## Excerpted data

-*-

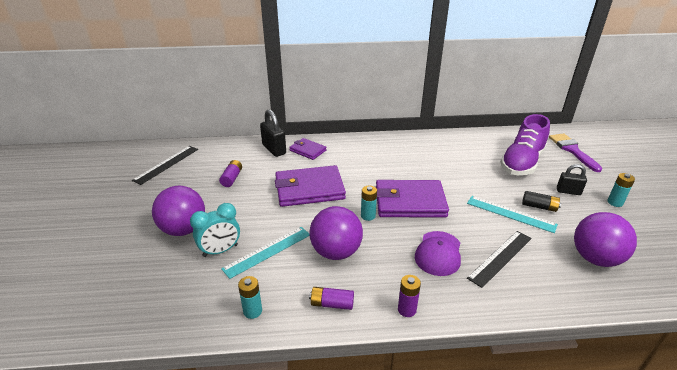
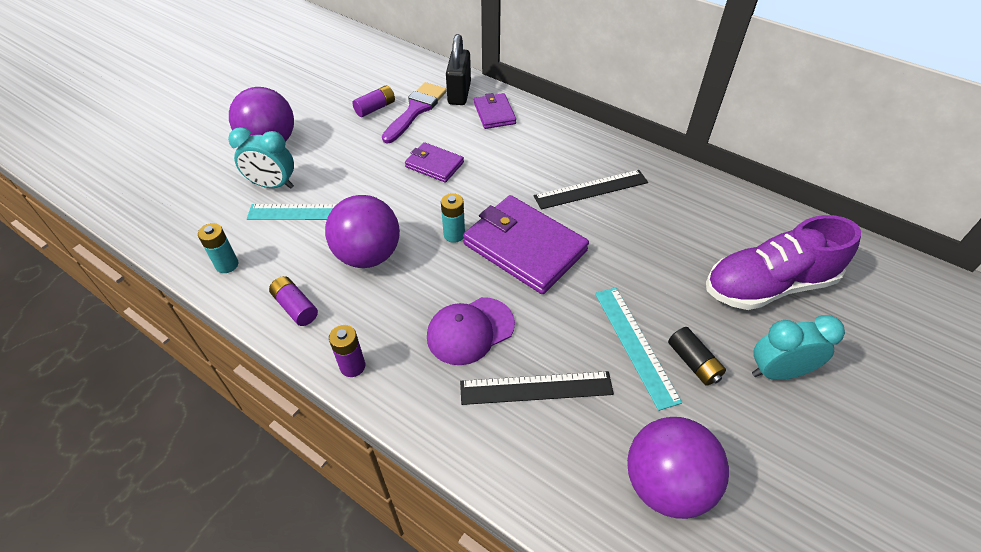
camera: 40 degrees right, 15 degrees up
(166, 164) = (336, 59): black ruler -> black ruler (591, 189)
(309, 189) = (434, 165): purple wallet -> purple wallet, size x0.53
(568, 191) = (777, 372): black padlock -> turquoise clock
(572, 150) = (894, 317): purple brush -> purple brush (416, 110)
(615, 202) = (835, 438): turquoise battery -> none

-*-

## Exercise brief
Would you return, unchanged, the lines from the one containing "(309, 189) = (434, 165): purple" through the end of the entries?

## Answer below
(309, 189) = (434, 165): purple wallet -> purple wallet, size x0.53
(568, 191) = (777, 372): black padlock -> turquoise clock
(572, 150) = (894, 317): purple brush -> purple brush (416, 110)
(615, 202) = (835, 438): turquoise battery -> none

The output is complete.